• **Source information**:
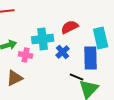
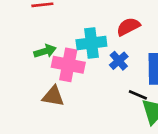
pink cross: (26, 55) -> (68, 65), size x1.6
brown triangle: (15, 78) -> (53, 96), turned 36

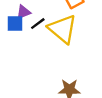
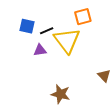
purple triangle: (24, 12) -> (40, 50), moved

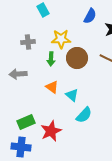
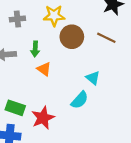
green arrow: (51, 59) -> (35, 49), moved
cyan triangle: (72, 95) -> (93, 78), moved
green rectangle: (26, 122) -> (15, 108), turned 42

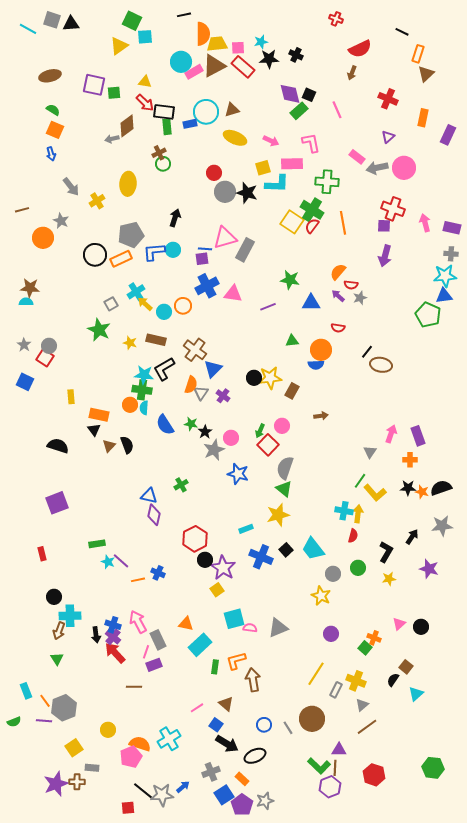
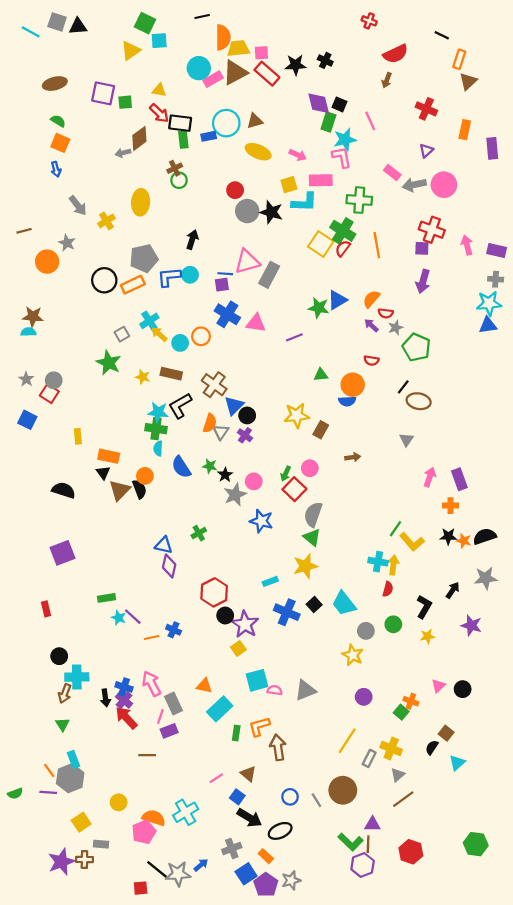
cyan star: (261, 42) -> (345, 140), moved, size x1.5
green rectangle: (299, 111) -> (328, 122), turned -30
purple rectangle: (448, 135) -> (492, 148), turned -30
blue cross: (207, 286) -> (227, 314), turned -30
blue triangle: (311, 303) -> (337, 300), moved, turned -30
green pentagon: (428, 315) -> (416, 347), moved
black circle: (254, 378) -> (247, 415), moved
orange circle: (130, 405) -> (145, 476), moved
brown triangle: (109, 446) -> (120, 490), size x1.5
gray triangle: (370, 452) -> (407, 440), moved
cyan rectangle: (26, 691) -> (73, 759), moved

• **Aim of the exercise**: For this exercise, transcribe exactly the part of the records above that opens with the line containing "purple triangle: (24, 12) -> (40, 50), moved" and closes with the one containing "orange circle: (130, 405)". Pictures are not part of the copy.

• **Result of this task**:
purple triangle: (24, 12) -> (40, 50), moved

green arrow: (51, 59) -> (35, 49), moved
cyan triangle: (72, 95) -> (93, 78), moved
green rectangle: (26, 122) -> (15, 108), turned 42

cyan star: (261, 42) -> (345, 140), moved, size x1.5
green rectangle: (299, 111) -> (328, 122), turned -30
purple rectangle: (448, 135) -> (492, 148), turned -30
blue cross: (207, 286) -> (227, 314), turned -30
blue triangle: (311, 303) -> (337, 300), moved, turned -30
green pentagon: (428, 315) -> (416, 347), moved
black circle: (254, 378) -> (247, 415), moved
orange circle: (130, 405) -> (145, 476), moved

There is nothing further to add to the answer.